**도전 과제**
항목의 맨 첫 줄에서 시작해 "road 3 (tertiary): [(322,438),(511,501)]"가 들어 있는 줄로 끝나는 부분을 양 끝 줄까지 포함해 한 글자도 바꾸지 말고 그대로 다시 적으세요.

------------------------

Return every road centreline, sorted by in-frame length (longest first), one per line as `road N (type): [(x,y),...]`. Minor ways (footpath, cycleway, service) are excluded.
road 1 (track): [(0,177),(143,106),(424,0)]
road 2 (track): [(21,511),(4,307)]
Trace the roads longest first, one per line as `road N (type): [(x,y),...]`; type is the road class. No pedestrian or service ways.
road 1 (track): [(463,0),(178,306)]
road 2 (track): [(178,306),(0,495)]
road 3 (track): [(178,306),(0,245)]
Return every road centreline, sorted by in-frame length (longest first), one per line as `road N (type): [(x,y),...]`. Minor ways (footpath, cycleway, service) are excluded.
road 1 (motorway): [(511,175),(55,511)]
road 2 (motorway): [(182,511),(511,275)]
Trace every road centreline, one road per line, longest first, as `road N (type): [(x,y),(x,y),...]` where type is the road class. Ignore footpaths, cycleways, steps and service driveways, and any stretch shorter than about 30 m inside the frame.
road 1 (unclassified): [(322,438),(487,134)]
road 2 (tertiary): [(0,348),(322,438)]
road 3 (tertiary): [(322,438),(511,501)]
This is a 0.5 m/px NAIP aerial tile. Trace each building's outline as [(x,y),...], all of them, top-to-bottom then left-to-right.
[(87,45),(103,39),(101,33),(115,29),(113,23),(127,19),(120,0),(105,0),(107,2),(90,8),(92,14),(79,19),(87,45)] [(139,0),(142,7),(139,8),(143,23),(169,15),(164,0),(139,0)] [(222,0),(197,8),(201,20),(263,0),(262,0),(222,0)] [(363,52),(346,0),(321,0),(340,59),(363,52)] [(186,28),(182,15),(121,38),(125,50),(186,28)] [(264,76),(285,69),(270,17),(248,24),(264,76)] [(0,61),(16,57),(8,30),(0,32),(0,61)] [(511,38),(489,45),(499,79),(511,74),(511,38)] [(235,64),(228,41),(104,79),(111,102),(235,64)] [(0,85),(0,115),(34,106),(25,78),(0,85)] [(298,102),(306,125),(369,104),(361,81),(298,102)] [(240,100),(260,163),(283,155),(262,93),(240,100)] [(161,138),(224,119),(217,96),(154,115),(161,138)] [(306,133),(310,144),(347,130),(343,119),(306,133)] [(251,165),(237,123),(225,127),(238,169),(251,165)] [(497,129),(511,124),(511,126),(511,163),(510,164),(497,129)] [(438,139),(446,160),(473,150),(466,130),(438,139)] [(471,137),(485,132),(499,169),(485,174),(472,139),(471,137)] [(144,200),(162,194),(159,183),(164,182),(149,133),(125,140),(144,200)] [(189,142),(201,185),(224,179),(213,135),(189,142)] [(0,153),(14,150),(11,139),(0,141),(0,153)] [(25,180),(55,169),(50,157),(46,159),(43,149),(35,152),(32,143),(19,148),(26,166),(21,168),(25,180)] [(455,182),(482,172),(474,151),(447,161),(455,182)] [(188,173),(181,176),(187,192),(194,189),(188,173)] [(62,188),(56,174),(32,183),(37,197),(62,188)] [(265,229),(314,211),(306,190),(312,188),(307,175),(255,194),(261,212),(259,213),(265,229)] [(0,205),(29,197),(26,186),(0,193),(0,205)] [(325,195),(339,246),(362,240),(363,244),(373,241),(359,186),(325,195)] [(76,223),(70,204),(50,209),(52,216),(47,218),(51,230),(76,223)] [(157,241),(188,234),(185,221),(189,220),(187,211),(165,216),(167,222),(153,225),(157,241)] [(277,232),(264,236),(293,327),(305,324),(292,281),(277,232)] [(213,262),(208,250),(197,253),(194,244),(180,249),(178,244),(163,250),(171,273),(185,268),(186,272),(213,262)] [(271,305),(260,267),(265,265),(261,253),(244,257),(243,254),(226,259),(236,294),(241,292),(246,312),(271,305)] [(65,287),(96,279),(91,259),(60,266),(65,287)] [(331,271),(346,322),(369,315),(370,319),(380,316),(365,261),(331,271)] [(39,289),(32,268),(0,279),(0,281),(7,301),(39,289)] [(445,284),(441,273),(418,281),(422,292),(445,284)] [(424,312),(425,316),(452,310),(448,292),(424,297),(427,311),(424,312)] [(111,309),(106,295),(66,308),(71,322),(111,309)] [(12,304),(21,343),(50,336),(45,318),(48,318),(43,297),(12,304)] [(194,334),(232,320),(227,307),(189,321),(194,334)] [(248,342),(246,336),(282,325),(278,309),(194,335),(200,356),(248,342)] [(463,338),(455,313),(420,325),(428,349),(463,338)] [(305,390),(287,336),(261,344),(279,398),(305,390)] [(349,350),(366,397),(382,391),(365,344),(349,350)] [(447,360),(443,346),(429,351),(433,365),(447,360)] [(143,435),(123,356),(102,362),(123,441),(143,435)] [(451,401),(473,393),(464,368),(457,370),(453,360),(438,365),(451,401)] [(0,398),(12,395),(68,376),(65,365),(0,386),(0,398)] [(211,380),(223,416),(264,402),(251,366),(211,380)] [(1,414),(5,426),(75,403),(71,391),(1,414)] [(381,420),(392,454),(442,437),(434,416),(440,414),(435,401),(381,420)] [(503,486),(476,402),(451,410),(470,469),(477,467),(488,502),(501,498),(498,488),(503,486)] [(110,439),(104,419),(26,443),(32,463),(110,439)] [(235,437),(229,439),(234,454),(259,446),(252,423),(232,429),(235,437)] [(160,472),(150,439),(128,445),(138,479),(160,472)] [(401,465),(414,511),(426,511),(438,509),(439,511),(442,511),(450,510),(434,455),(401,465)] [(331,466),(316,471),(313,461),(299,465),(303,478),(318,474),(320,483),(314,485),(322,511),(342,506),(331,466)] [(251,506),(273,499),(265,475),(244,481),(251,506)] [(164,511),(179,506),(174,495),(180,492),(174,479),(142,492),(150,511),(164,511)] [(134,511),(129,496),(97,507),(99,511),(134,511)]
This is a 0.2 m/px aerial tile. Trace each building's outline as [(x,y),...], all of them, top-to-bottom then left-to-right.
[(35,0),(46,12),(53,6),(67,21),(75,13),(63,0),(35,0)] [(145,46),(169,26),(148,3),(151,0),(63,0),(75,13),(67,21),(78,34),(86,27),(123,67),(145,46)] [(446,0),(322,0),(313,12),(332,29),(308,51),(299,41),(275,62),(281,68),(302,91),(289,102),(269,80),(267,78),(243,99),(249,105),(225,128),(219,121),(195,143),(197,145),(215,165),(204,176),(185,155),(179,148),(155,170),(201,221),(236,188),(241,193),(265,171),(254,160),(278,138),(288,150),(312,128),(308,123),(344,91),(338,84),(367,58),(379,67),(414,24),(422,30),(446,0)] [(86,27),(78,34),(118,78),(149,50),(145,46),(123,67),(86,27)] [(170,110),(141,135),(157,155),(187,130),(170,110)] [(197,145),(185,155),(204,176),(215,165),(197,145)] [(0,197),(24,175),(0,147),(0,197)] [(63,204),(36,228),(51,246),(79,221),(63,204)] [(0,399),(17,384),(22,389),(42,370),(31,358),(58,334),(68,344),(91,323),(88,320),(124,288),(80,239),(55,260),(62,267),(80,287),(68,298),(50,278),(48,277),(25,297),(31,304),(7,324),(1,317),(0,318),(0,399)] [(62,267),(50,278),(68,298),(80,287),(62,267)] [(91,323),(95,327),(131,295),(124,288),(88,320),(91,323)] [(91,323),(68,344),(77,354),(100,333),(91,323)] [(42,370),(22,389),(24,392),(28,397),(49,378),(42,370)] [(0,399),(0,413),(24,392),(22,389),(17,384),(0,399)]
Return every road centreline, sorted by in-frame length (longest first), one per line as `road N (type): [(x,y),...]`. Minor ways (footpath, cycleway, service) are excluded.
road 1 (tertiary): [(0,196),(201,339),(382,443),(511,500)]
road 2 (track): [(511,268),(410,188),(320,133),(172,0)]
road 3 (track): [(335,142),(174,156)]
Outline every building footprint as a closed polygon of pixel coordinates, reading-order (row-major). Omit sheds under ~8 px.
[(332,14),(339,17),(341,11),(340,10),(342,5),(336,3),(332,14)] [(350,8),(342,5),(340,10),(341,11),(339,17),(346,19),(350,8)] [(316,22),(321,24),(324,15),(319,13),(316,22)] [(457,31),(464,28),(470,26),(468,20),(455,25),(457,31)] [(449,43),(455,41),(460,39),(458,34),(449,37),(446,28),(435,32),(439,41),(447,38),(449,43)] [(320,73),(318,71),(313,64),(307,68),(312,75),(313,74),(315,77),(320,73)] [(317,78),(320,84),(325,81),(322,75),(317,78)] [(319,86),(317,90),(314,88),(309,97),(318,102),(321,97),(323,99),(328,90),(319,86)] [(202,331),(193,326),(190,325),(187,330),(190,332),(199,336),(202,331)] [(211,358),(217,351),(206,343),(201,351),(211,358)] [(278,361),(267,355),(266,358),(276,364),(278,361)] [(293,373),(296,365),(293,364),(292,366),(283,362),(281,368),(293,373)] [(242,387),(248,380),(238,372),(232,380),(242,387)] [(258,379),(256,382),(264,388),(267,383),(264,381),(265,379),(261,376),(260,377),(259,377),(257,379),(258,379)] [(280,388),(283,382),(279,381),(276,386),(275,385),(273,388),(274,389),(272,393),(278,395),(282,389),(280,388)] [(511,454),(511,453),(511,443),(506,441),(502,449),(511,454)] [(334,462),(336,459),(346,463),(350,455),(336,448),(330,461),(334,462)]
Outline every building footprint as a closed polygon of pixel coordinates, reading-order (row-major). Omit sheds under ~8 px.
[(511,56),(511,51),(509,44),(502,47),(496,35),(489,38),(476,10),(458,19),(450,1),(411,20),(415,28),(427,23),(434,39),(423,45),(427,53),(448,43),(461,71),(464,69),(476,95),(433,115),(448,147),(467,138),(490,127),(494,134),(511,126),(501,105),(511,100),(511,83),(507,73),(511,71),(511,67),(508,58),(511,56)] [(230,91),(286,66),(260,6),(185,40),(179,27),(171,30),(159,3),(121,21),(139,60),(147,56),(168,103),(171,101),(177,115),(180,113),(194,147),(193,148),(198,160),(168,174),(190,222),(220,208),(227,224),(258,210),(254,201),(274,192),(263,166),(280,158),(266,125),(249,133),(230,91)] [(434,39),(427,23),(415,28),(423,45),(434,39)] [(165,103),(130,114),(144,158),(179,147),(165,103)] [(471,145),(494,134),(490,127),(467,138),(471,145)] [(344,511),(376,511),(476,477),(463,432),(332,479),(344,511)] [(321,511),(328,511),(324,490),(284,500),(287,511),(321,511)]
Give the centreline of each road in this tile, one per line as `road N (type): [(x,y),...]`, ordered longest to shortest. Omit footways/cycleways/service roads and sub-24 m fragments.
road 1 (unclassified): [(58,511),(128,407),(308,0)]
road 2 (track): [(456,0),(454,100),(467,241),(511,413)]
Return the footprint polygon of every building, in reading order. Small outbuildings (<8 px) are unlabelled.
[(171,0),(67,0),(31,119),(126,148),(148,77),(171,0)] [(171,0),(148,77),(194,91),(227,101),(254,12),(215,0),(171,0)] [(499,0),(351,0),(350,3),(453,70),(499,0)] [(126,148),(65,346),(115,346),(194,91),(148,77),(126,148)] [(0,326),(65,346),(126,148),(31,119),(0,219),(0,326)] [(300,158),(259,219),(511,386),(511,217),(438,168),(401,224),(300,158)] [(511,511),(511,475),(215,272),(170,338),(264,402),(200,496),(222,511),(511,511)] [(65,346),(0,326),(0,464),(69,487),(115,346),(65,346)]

------------------------

**문제 풀이**
Return every road centreline, sorted by in-frame length (longest first), one per line as `road N (type): [(x,y),...]`. Minor ways (footpath, cycleway, service) are excluded.
road 1 (track): [(0,177),(143,106),(424,0)]
road 2 (track): [(21,511),(4,307)]
Trace the roads longest first, one per line as `road N (type): [(x,y),...]`; type is the road class. No pedestrian or service ways.
road 1 (track): [(463,0),(178,306)]
road 2 (track): [(178,306),(0,495)]
road 3 (track): [(178,306),(0,245)]
Return every road centreline, sorted by in-frame length (longest first), one per line as `road N (type): [(x,y),...]`. Minor ways (footpath, cycleway, service) are excluded.
road 1 (motorway): [(511,175),(55,511)]
road 2 (motorway): [(182,511),(511,275)]
Trace every road centreline, one road per line, longest first, as `road N (type): [(x,y),(x,y),...]` where type is the road class. Ignore footpaths, cycleways, steps and service driveways, and any stretch shorter than about 30 m inside the frame.
road 1 (unclassified): [(322,438),(487,134)]
road 2 (tertiary): [(0,348),(322,438)]
road 3 (tertiary): [(322,438),(511,501)]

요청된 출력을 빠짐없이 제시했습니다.